# [About this exercise]
Only one stretch of the data below is wanted: the lines starting at the one with "shifted,Karotte (weiß),402 397" and ending at the one with "swapped,Nudelholz (gelb),445 94", both included, given again exactly.

# [Supplied data]
* * * *
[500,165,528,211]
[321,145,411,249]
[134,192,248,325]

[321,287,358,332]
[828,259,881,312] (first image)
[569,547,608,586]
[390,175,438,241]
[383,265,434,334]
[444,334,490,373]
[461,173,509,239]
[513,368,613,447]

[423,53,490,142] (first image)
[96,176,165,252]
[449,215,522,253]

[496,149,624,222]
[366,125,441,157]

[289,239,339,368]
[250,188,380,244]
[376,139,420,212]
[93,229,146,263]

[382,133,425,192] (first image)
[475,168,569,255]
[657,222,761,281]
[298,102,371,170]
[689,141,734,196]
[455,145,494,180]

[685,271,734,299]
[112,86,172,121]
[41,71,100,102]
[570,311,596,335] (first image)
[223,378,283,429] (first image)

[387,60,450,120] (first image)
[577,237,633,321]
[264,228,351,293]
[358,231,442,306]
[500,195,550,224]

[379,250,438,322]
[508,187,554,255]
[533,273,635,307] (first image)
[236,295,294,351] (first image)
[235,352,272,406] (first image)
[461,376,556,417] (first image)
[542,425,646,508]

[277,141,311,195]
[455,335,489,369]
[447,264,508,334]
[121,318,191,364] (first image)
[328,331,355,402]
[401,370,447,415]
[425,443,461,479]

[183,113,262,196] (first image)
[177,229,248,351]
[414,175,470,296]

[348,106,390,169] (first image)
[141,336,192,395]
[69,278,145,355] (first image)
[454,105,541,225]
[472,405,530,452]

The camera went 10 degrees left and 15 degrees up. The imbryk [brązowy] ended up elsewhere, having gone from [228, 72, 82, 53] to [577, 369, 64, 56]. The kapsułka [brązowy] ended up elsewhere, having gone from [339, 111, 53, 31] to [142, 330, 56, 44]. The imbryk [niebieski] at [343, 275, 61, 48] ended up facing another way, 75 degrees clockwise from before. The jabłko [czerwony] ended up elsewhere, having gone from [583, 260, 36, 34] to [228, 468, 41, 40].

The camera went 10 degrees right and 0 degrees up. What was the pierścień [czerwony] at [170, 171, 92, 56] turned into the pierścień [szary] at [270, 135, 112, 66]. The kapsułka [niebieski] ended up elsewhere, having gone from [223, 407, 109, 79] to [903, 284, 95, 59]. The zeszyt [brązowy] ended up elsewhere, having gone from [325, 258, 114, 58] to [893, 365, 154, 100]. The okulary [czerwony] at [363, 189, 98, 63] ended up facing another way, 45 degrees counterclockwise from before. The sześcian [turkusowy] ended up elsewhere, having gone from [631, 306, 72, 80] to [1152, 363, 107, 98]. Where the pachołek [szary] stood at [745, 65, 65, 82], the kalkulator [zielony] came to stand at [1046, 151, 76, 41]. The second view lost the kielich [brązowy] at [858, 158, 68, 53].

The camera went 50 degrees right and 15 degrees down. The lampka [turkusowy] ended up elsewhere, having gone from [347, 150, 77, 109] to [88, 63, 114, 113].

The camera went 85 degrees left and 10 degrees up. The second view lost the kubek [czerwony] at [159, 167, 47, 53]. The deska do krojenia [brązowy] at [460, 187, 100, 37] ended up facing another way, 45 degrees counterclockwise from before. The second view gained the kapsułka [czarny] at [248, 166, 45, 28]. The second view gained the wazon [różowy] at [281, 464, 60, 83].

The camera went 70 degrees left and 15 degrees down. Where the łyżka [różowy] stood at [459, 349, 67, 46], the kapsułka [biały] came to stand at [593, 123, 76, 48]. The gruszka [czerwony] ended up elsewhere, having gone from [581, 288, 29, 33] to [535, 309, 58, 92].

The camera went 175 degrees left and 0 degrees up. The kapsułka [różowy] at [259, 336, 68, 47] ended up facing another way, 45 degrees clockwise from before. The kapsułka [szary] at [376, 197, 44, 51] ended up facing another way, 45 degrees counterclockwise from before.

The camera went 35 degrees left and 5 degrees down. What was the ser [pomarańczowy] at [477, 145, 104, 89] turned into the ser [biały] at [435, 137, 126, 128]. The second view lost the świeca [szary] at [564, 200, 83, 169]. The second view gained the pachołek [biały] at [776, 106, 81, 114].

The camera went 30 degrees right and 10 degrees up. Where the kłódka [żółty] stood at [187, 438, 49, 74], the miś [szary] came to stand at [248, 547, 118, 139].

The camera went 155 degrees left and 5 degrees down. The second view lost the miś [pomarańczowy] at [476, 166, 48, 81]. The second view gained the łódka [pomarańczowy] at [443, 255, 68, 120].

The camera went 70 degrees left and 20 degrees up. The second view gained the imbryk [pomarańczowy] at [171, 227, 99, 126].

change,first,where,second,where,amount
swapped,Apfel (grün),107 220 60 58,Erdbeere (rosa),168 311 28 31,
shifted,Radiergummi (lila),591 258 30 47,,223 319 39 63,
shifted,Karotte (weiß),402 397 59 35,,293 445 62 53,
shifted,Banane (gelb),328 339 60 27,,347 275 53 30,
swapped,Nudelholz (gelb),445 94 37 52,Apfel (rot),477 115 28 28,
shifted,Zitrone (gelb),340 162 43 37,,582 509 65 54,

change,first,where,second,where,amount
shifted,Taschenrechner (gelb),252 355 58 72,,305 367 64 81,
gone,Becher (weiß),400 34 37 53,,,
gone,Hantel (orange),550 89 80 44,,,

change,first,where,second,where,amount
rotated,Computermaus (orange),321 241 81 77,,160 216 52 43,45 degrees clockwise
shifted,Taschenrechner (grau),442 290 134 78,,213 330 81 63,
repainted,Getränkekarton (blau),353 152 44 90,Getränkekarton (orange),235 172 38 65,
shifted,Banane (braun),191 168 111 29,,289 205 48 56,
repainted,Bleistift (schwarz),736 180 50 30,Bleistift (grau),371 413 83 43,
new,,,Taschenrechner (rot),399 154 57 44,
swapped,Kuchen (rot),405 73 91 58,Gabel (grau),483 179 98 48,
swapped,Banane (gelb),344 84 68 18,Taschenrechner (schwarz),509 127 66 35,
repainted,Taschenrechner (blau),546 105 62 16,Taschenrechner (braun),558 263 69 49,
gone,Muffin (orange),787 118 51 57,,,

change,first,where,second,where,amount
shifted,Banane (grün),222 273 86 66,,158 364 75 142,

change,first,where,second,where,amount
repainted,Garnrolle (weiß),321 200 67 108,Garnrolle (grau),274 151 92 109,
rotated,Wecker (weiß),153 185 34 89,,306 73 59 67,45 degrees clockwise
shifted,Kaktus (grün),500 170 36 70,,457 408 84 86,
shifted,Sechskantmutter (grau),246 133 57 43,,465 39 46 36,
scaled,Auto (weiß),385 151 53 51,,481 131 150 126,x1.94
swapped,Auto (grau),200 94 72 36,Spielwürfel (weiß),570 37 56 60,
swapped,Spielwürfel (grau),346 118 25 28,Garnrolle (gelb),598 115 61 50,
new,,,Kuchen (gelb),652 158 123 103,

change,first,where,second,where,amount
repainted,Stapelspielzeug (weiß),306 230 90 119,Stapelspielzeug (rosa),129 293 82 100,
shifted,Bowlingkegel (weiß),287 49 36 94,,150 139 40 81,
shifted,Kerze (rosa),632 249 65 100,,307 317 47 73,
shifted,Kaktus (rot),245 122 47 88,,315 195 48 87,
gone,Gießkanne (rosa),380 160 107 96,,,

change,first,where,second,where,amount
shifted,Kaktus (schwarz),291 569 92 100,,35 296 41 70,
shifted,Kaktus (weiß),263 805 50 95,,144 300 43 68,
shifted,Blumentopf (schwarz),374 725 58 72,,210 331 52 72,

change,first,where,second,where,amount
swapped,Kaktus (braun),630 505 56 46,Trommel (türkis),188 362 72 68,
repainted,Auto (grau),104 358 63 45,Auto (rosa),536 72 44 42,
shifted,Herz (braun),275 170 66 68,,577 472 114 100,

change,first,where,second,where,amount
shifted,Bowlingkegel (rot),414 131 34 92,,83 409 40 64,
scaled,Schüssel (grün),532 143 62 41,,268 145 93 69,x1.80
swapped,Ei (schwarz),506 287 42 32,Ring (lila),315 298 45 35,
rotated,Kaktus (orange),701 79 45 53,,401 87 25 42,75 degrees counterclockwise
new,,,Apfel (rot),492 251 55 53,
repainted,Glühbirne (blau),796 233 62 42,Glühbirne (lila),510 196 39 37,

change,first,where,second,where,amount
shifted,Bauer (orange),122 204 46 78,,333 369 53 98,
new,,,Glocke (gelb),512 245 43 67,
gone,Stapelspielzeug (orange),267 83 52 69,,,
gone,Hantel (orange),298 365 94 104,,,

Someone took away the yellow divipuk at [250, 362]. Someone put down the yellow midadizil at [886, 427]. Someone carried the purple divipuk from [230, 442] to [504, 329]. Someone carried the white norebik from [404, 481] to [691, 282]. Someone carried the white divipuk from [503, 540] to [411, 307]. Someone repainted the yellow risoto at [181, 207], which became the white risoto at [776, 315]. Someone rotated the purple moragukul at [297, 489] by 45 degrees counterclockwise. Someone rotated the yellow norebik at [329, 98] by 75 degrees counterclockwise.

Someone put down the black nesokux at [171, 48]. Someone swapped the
* * * *
# [Task result]
shifted,Karotte (weiß),402 397 59 35,,293 445 62 53,
shifted,Banane (gelb),328 339 60 27,,347 275 53 30,
swapped,Nudelholz (gelb),445 94 37 52,Apfel (rot),477 115 28 28,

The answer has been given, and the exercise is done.